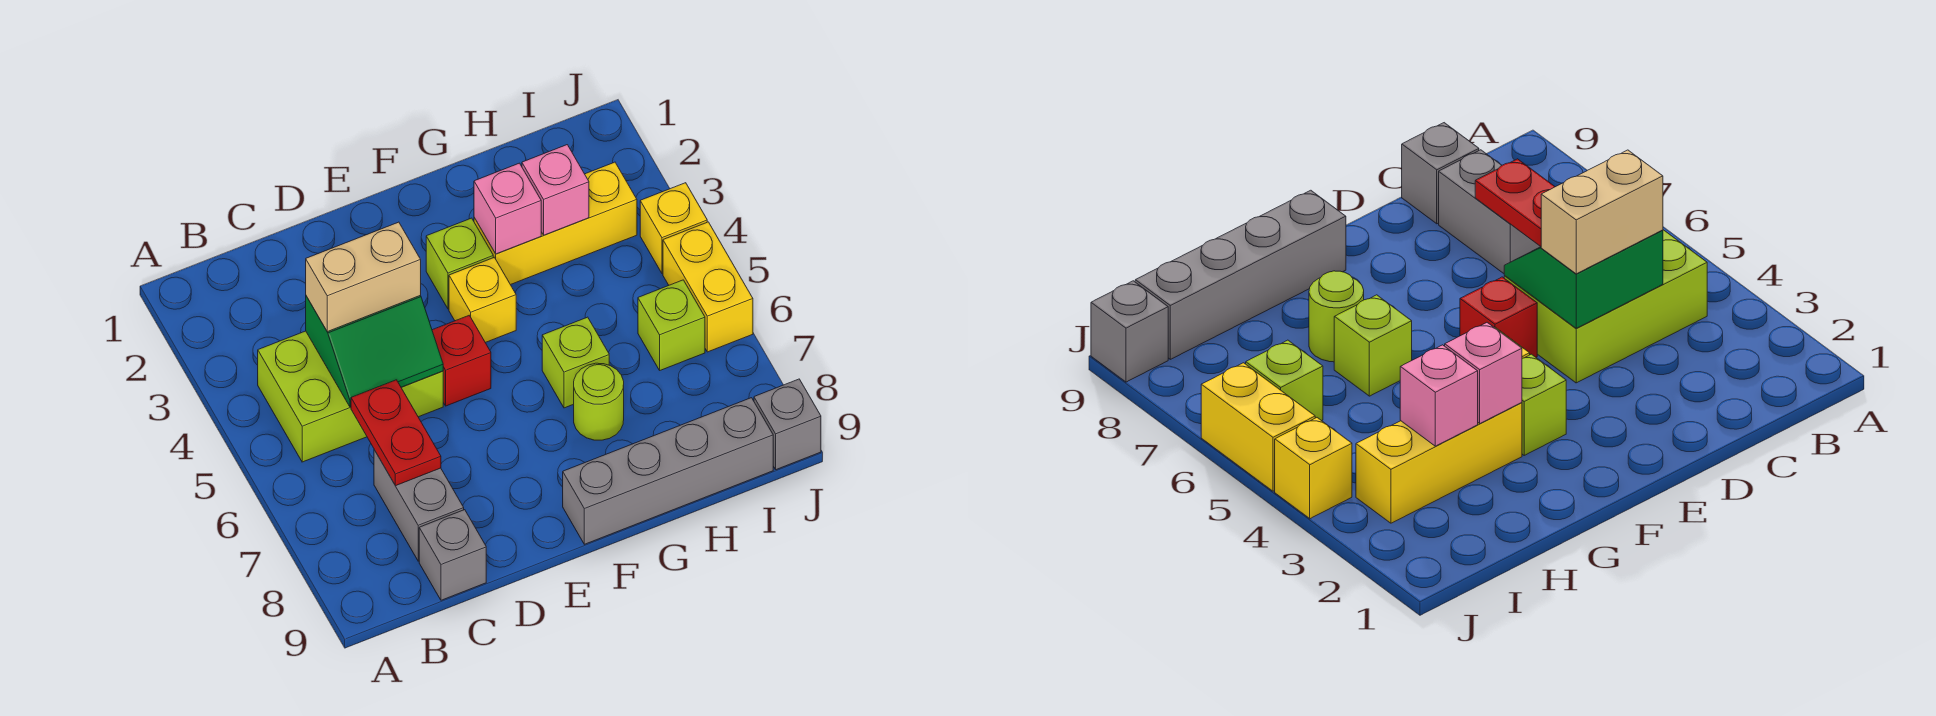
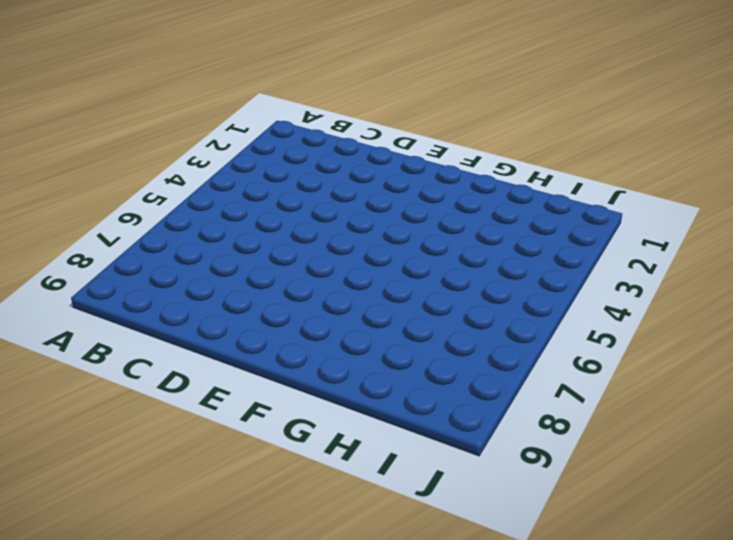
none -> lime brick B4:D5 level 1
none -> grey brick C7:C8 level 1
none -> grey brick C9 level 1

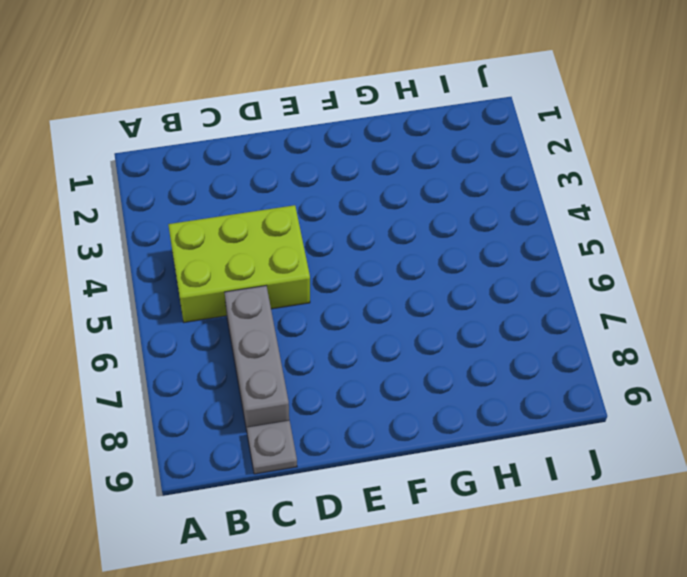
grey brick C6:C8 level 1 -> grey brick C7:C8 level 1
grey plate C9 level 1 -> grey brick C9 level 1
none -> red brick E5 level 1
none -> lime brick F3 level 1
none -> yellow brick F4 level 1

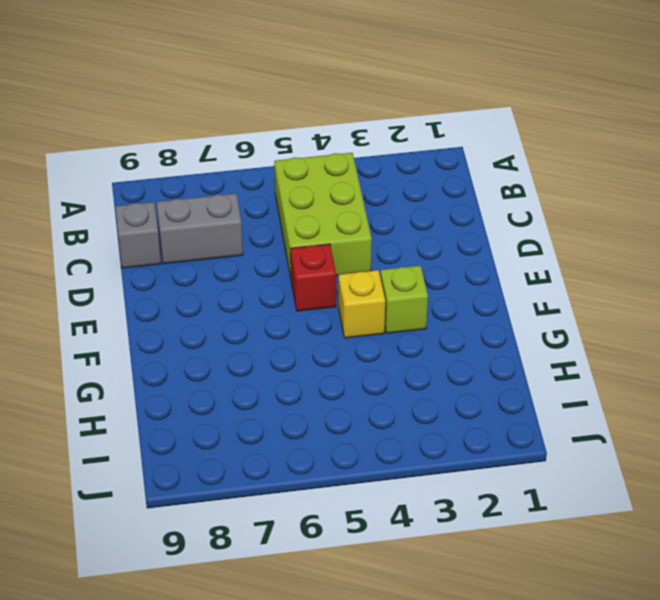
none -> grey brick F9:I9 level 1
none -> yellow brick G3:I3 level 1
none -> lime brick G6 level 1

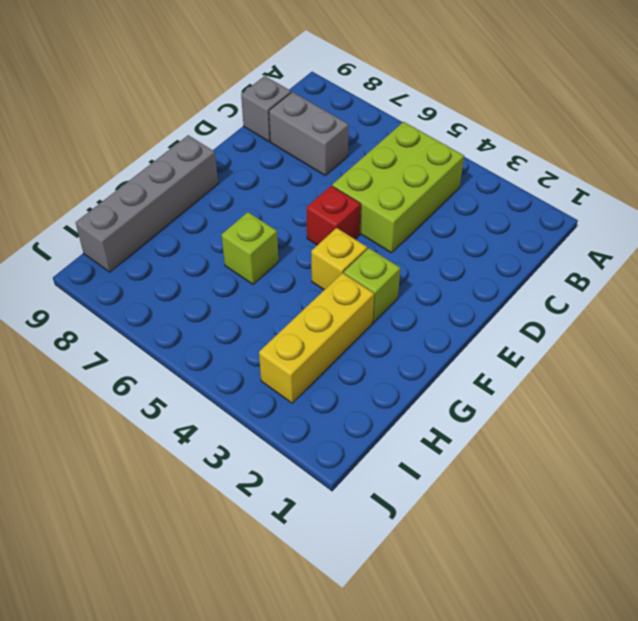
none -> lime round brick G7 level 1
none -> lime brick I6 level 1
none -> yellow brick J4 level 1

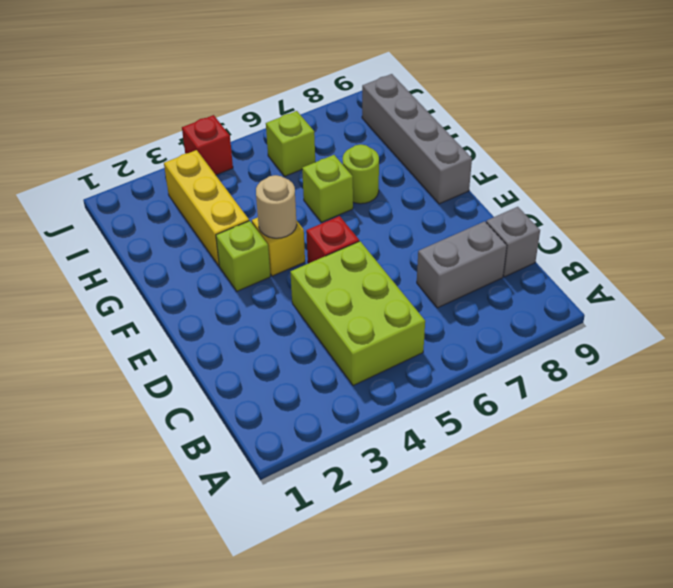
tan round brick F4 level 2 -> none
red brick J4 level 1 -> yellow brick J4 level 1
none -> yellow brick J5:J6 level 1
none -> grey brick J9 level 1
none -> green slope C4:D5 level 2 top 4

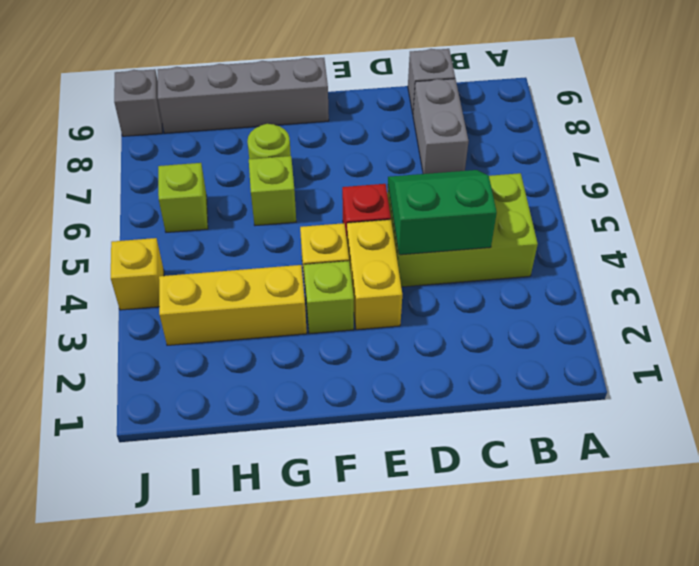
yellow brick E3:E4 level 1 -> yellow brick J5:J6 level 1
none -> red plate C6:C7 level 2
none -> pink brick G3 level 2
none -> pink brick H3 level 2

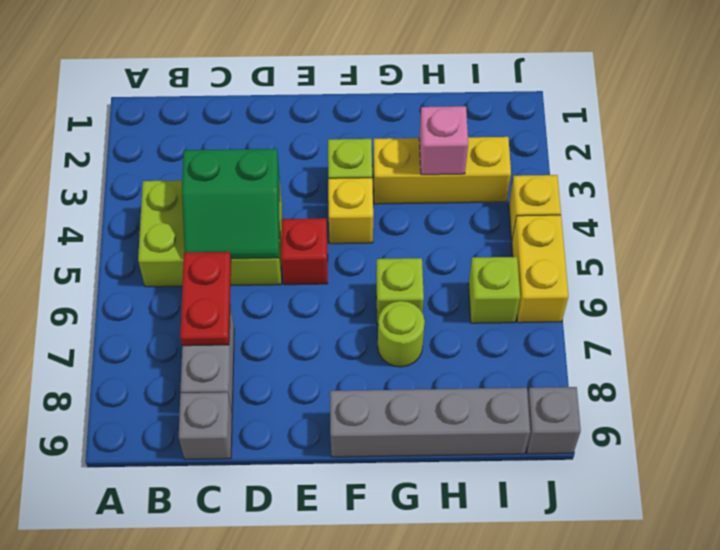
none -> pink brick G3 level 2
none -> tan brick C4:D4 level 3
---
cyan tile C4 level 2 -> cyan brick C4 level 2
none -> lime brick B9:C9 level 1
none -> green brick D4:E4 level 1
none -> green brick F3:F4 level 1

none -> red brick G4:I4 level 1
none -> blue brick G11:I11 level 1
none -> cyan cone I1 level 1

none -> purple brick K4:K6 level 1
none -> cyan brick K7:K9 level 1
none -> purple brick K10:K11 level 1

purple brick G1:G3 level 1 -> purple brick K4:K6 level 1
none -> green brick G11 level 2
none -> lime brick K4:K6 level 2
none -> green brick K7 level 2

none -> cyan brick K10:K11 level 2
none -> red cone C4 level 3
* * *
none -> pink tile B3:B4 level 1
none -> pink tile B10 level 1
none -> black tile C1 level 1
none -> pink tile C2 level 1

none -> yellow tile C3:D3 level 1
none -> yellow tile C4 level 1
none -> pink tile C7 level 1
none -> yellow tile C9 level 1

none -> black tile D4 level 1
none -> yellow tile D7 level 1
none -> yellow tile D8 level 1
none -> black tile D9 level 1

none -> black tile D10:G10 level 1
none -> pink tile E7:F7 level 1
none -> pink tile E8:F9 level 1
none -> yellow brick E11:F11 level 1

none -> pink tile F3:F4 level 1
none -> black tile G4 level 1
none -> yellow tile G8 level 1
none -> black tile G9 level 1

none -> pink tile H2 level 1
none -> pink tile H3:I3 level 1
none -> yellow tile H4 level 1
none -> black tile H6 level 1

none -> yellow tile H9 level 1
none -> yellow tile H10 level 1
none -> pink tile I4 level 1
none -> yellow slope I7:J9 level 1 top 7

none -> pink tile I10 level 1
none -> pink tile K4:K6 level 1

#### What is required
Above are the records. Copy only the lines from the one with "none -> lime brick B4:D5 level 1" through the one with "none -> tan brick C4:D4 level 3", exactly, with no pictures.

#### Task result
none -> lime brick B4:D5 level 1
none -> grey brick C7:C8 level 1
none -> grey brick C9 level 1

grey brick C6:C8 level 1 -> grey brick C7:C8 level 1
grey plate C9 level 1 -> grey brick C9 level 1
none -> red brick E5 level 1
none -> lime brick F3 level 1
none -> yellow brick F4 level 1

none -> grey brick F9:I9 level 1
none -> yellow brick G3:I3 level 1
none -> lime brick G6 level 1

none -> lime round brick G7 level 1
none -> lime brick I6 level 1
none -> yellow brick J4 level 1

tan round brick F4 level 2 -> none
red brick J4 level 1 -> yellow brick J4 level 1
none -> yellow brick J5:J6 level 1
none -> grey brick J9 level 1
none -> green slope C4:D5 level 2 top 4

yellow brick E3:E4 level 1 -> yellow brick J5:J6 level 1
none -> red plate C6:C7 level 2
none -> pink brick G3 level 2
none -> pink brick H3 level 2

none -> pink brick G3 level 2
none -> tan brick C4:D4 level 3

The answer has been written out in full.